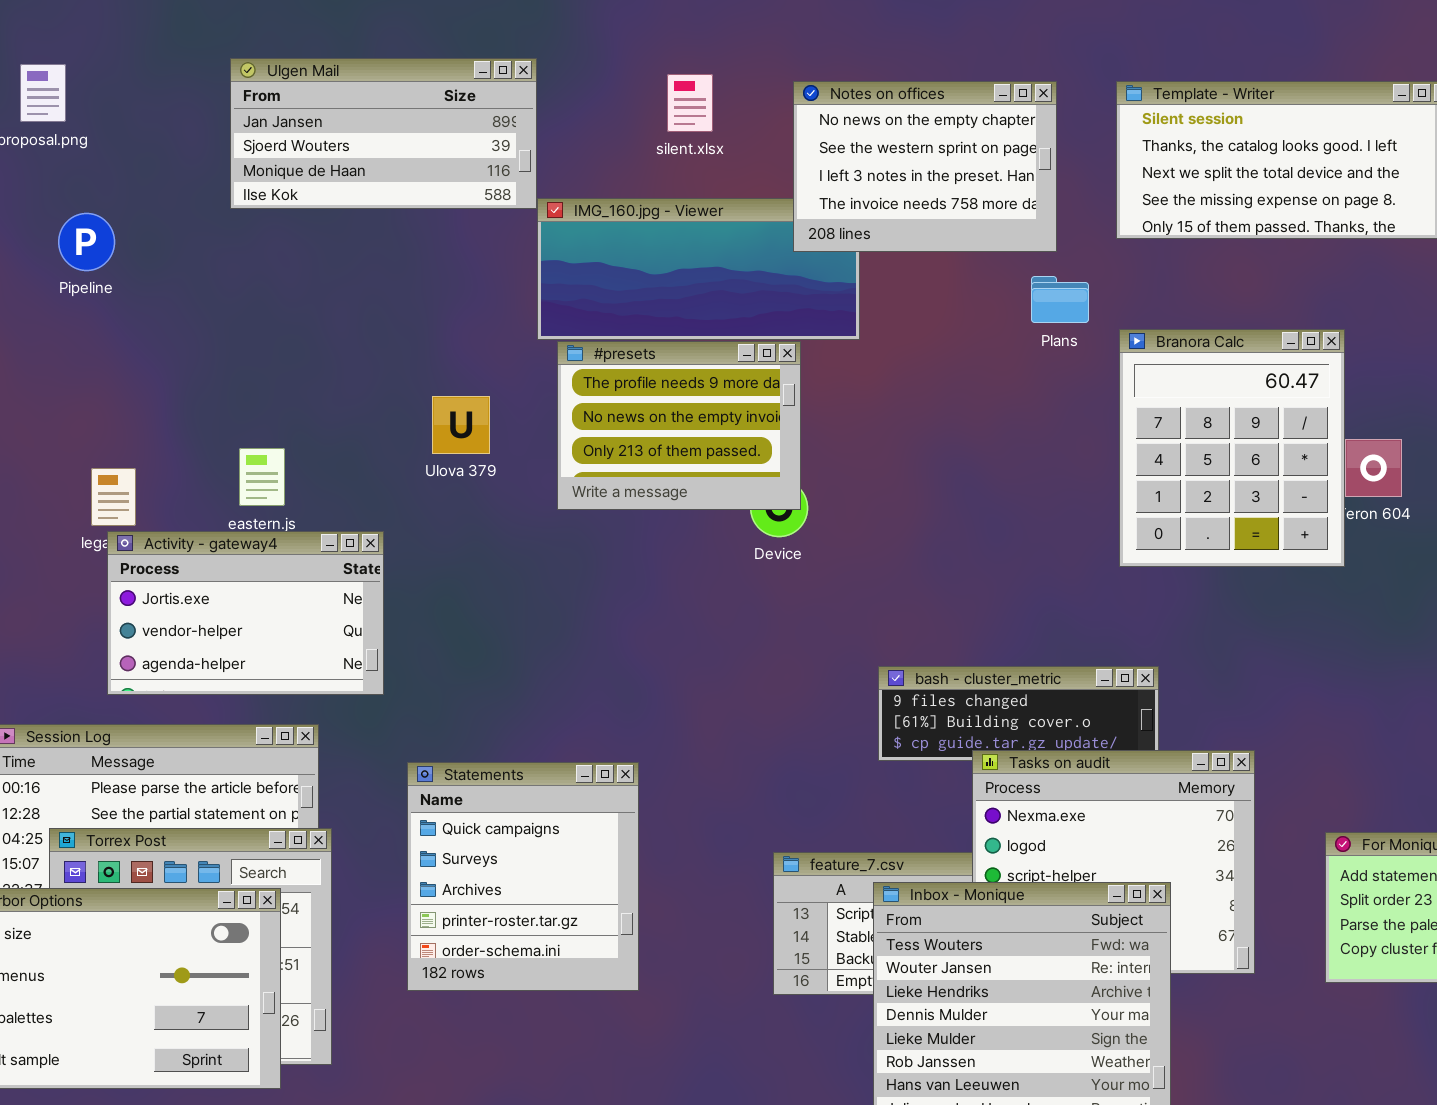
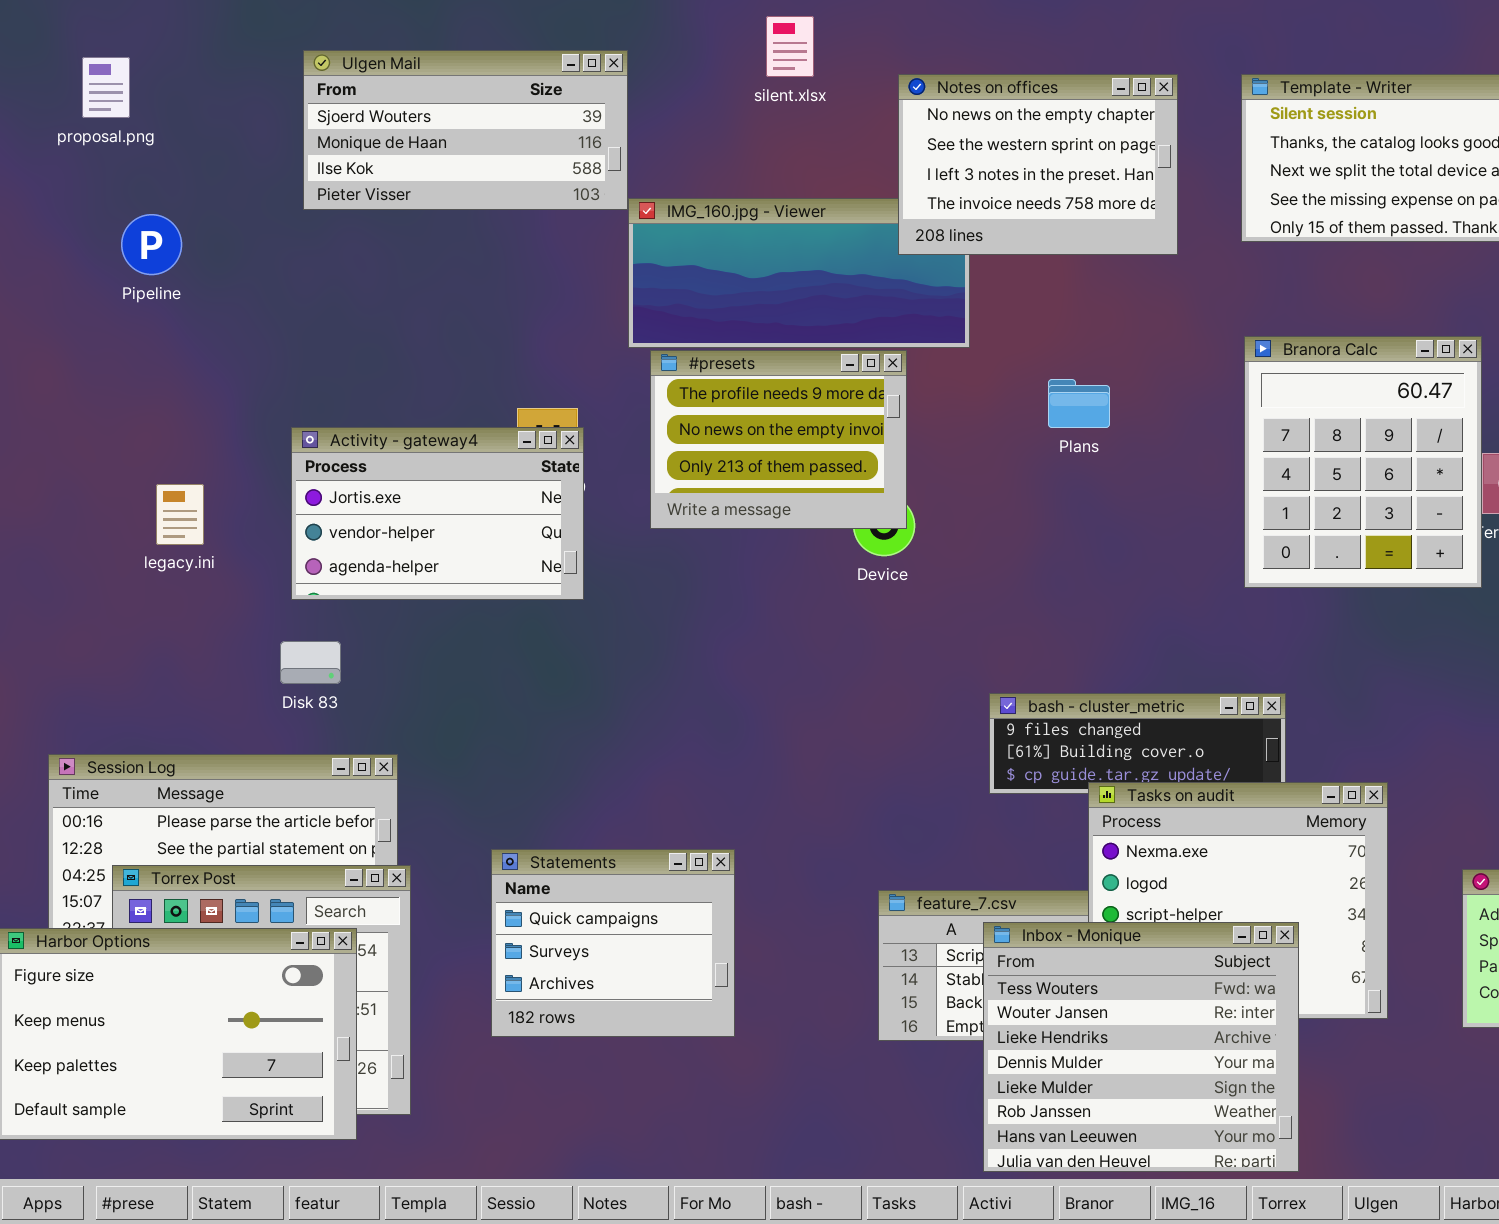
Ulgen Mail: [230,58,537,209] -> [303,50,628,210], scrolled down 1 row
silent.xlsx: [667,74,713,132] -> [766,16,814,77], moved
Plans: [1031,276,1089,323] -> [1048,379,1110,428], moved
Activity - gateway4: [107,531,384,695] -> [291,427,584,600], moved
Statements: [407,762,639,991] -> [491,849,735,1037], resized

****************

### [WHAT IS NEEDED]
The whole listing above, minus its pictures, is what you should write out word for word.

### [TASK SOLUTION]
Ulgen Mail: [230,58,537,209] -> [303,50,628,210], scrolled down 1 row
silent.xlsx: [667,74,713,132] -> [766,16,814,77], moved
Plans: [1031,276,1089,323] -> [1048,379,1110,428], moved
Activity - gateway4: [107,531,384,695] -> [291,427,584,600], moved
Statements: [407,762,639,991] -> [491,849,735,1037], resized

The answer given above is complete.